Given entries:
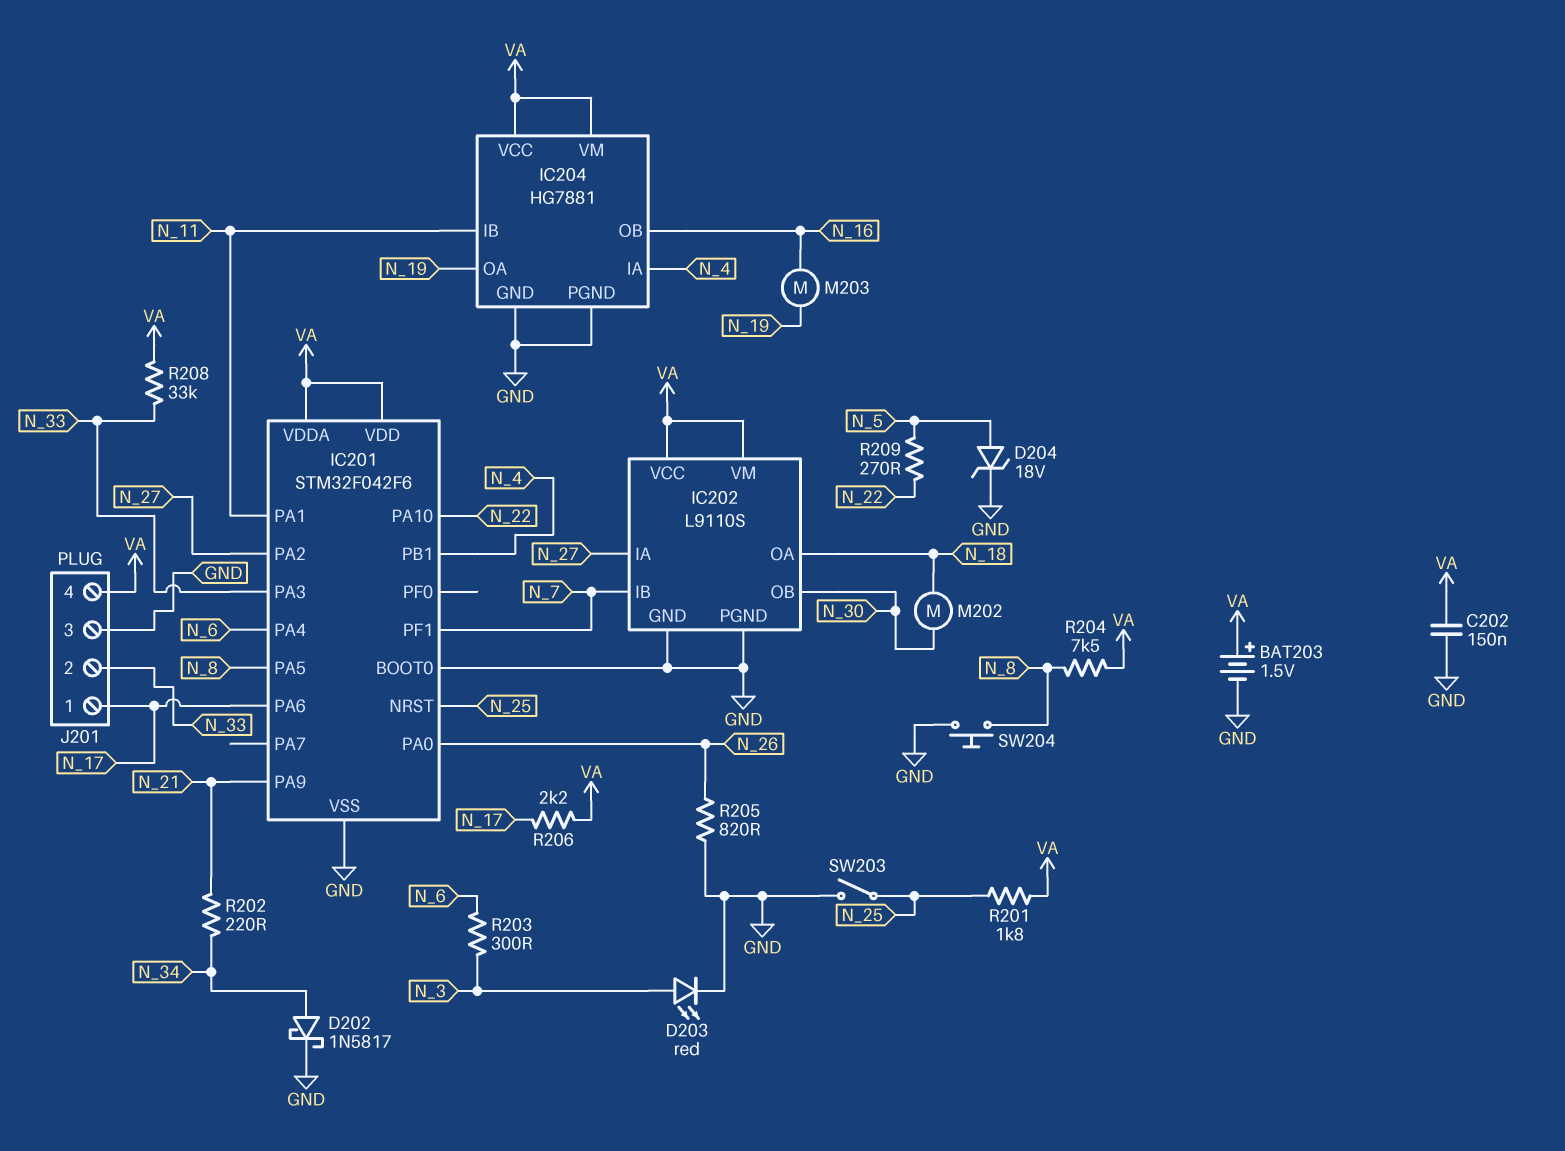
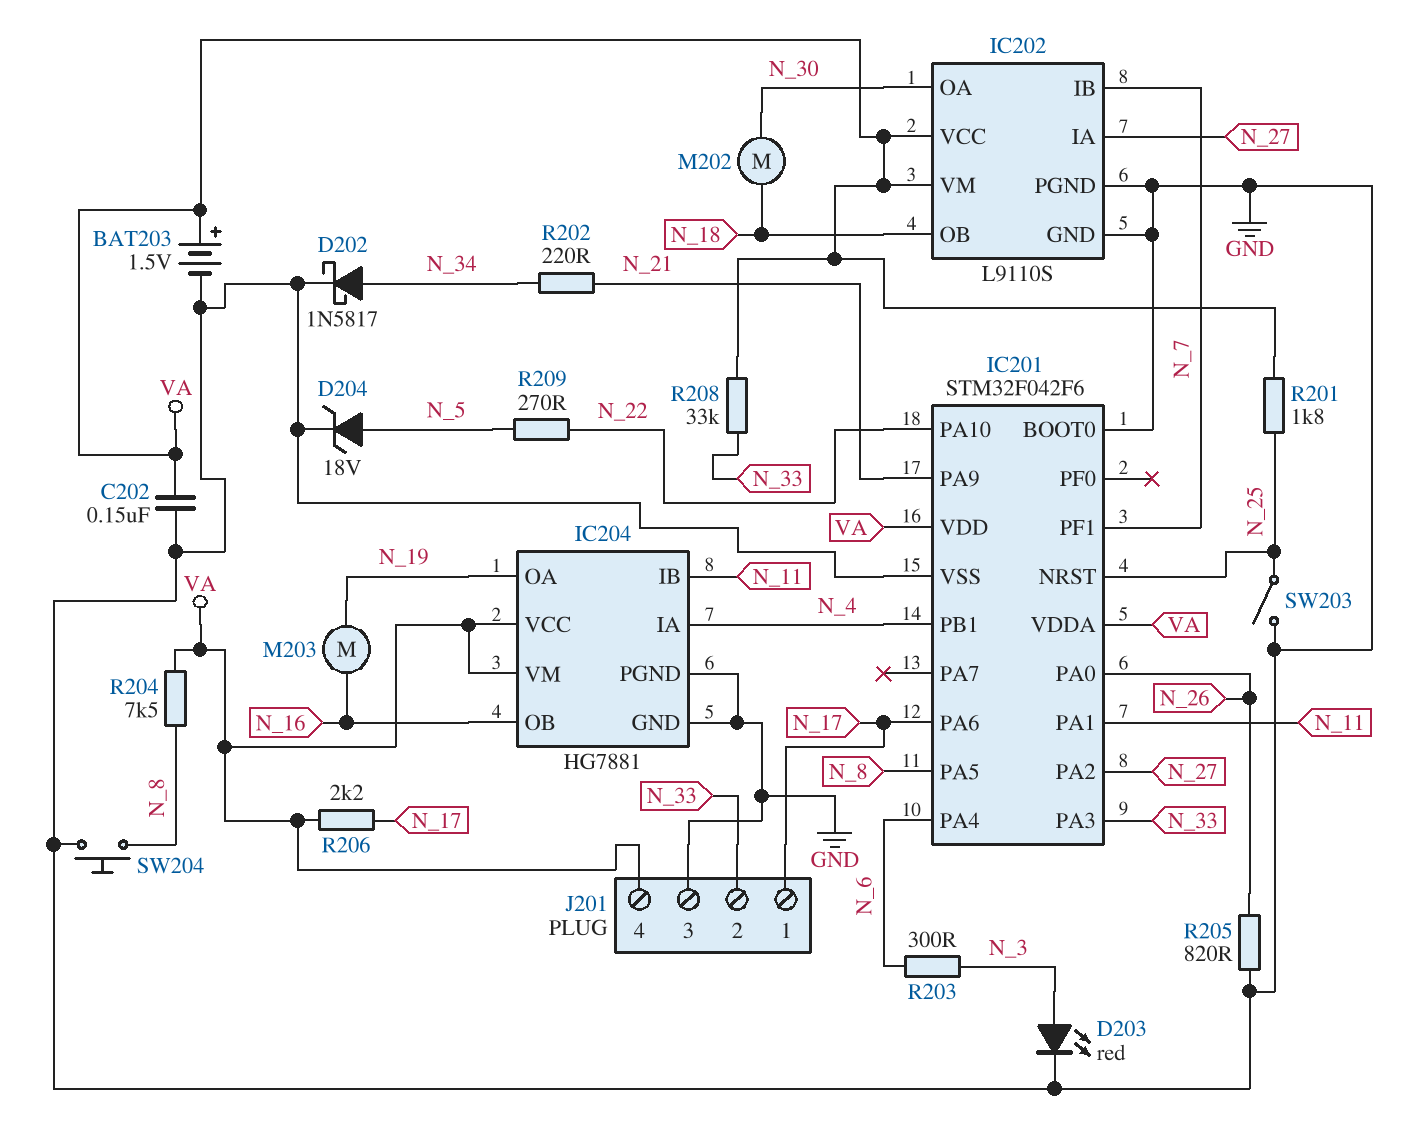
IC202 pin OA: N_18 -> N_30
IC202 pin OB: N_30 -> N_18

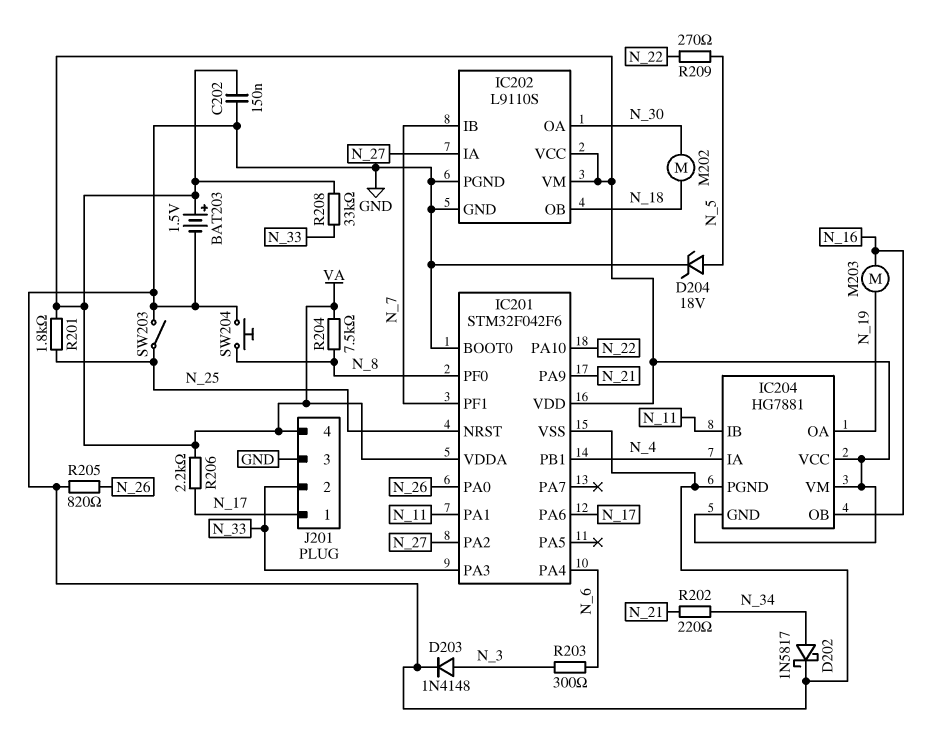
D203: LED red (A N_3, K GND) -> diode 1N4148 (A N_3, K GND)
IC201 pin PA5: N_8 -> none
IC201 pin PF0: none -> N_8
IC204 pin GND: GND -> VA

Exercise: Transcribe each entry above exactly, apart from the pictures.

Task response:
IC202 pin OA: N_18 -> N_30
IC202 pin OB: N_30 -> N_18

D203: LED red (A N_3, K GND) -> diode 1N4148 (A N_3, K GND)
IC201 pin PA5: N_8 -> none
IC201 pin PF0: none -> N_8
IC204 pin GND: GND -> VA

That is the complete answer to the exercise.